Beginning with the line that holds "turquoise dumbbell: 5 -> 7" in the data below, give again every line through the one that holds "turquoise tree: 7 -> 8", exactly as written.

[Colored object listings]
BEGIN

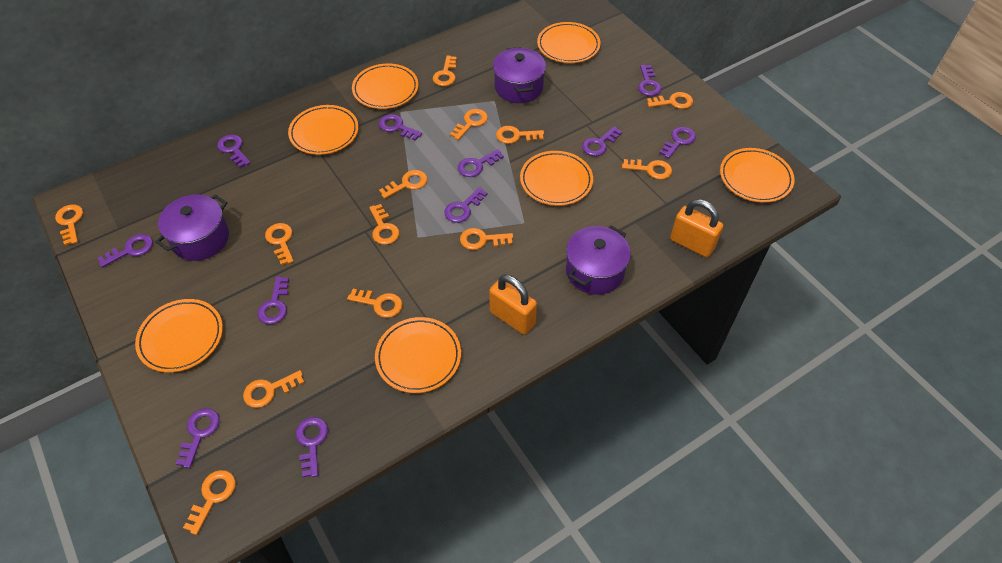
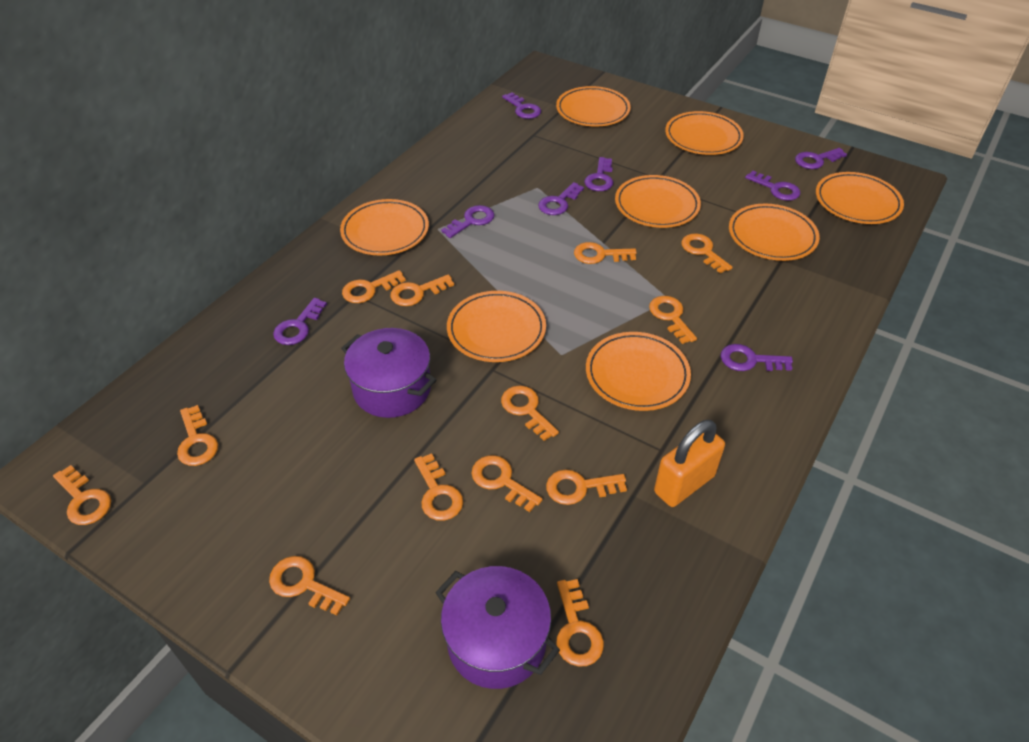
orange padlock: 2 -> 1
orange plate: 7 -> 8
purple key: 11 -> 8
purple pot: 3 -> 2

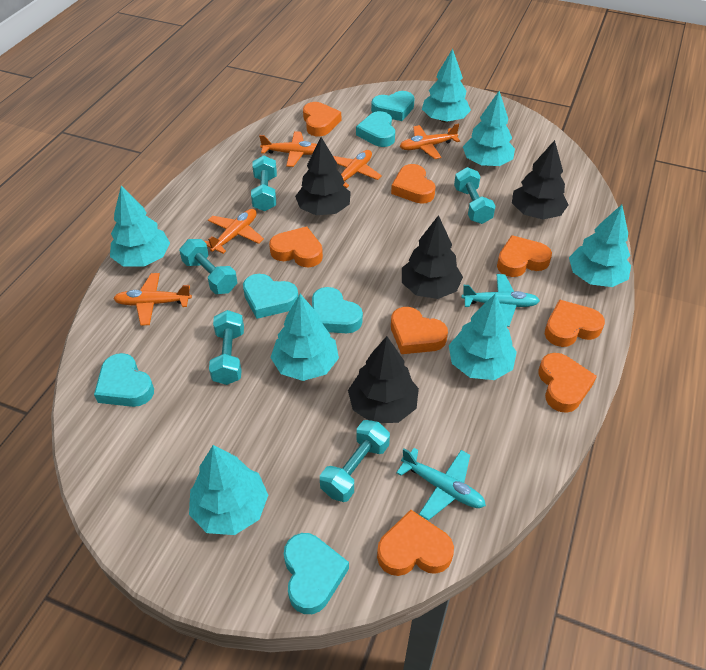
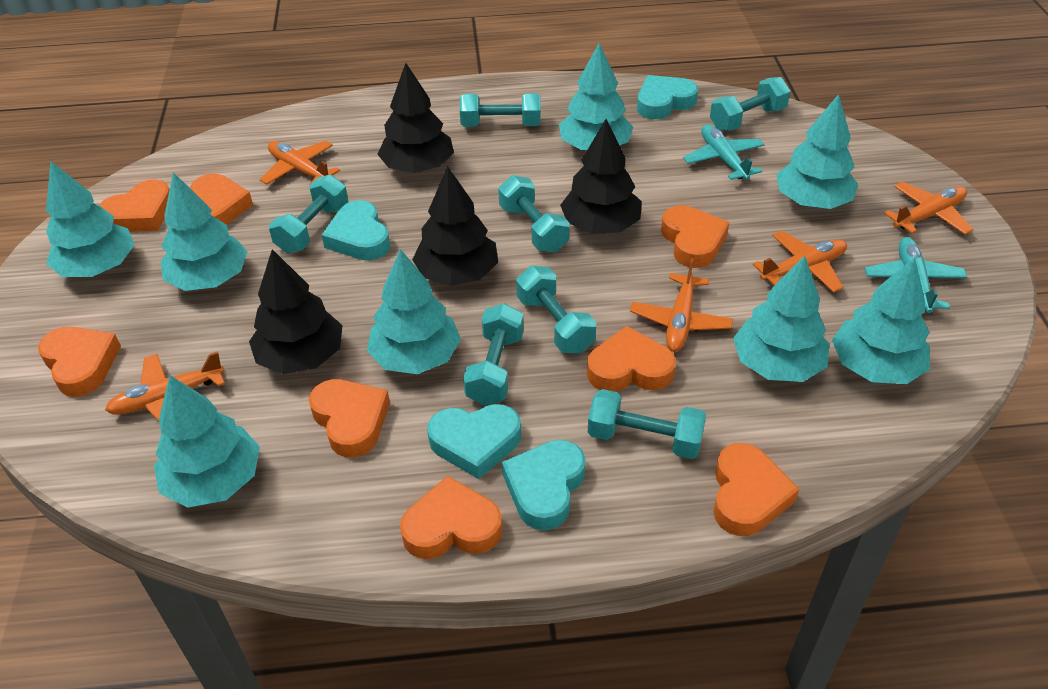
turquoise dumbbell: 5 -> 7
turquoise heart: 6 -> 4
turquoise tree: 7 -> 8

END
BEGIN

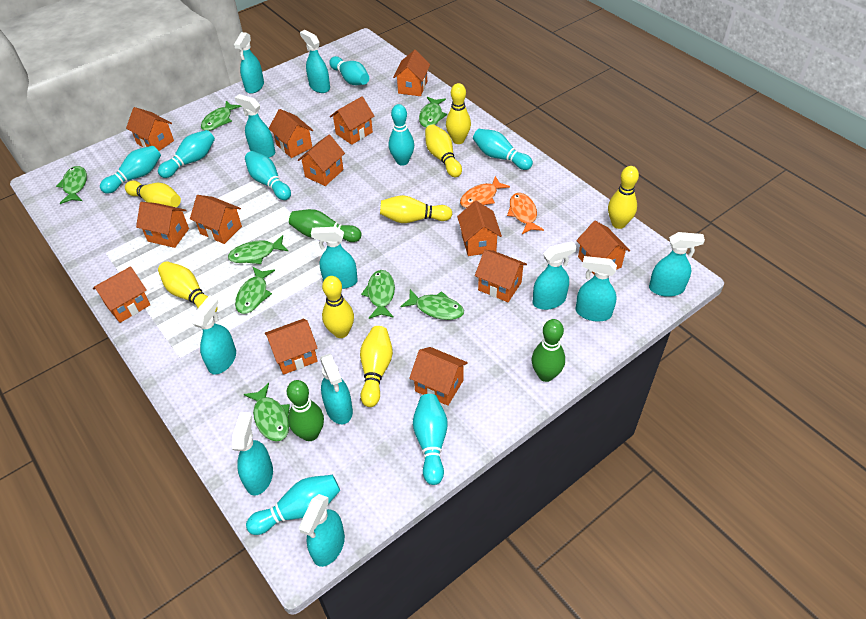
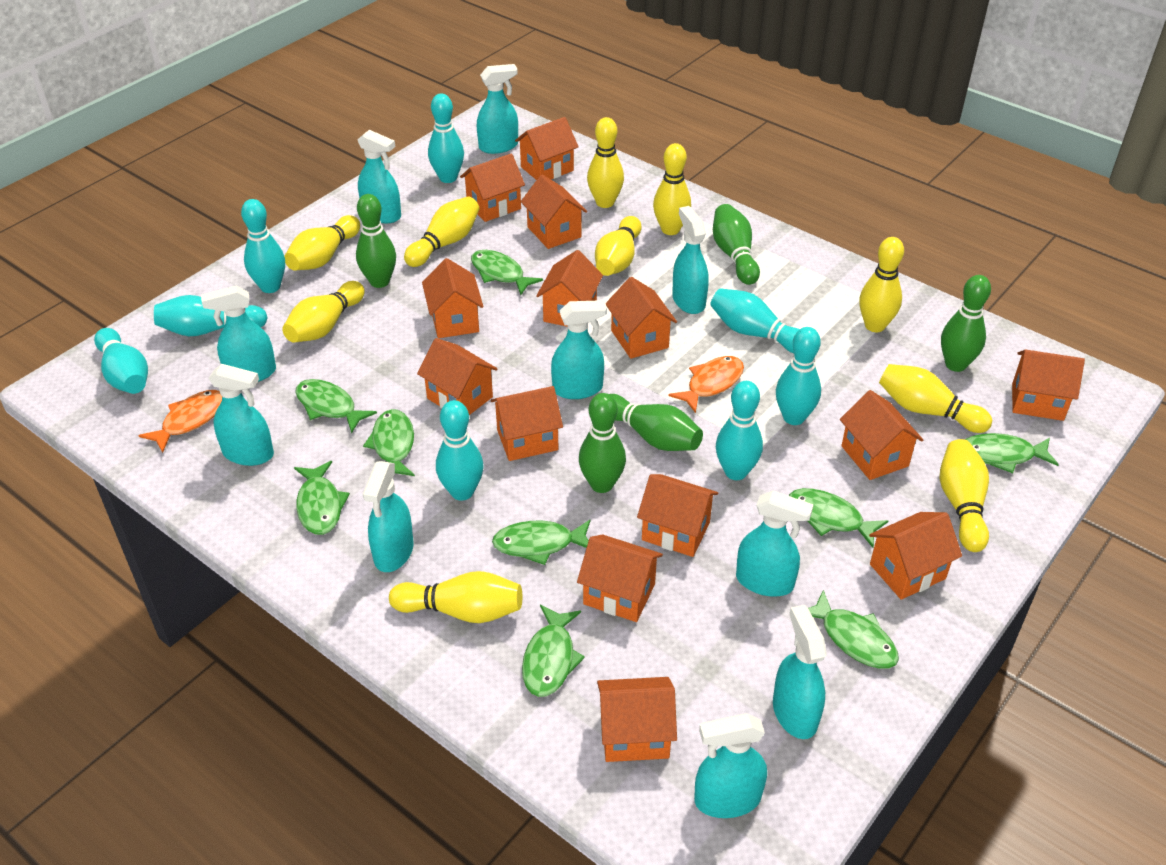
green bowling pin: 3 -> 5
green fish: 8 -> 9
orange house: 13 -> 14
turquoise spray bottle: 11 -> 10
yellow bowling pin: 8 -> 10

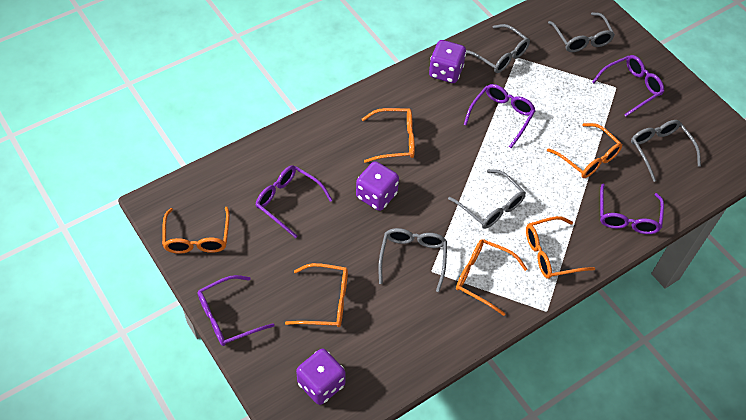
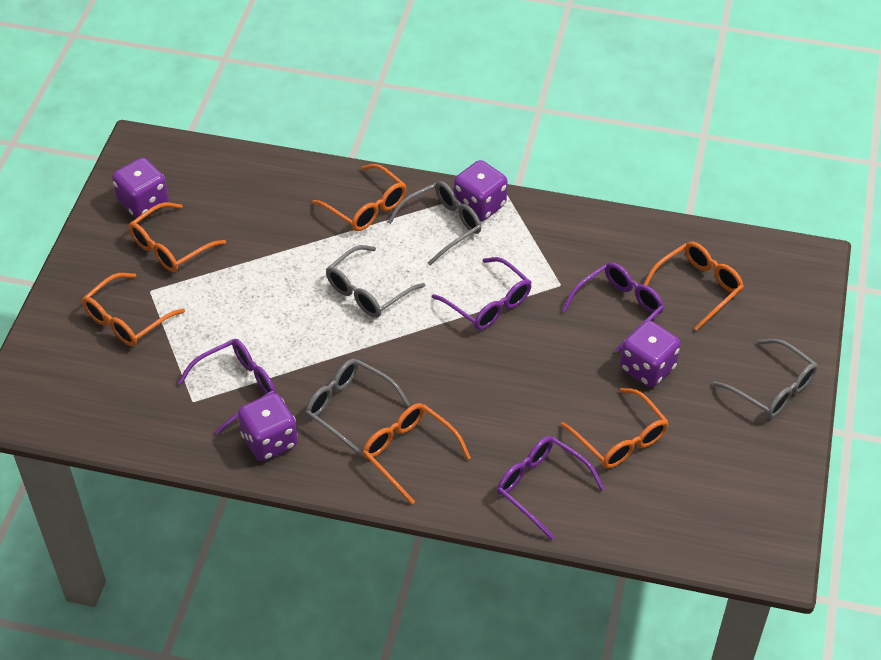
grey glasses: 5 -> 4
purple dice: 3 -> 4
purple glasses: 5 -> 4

END
BEGIN

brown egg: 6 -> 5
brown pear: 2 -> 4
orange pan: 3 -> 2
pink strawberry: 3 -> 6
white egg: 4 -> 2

END

:: EXERCISE RESPONSE ::
turquoise dumbbell: 5 -> 7
turquoise heart: 6 -> 4
turquoise tree: 7 -> 8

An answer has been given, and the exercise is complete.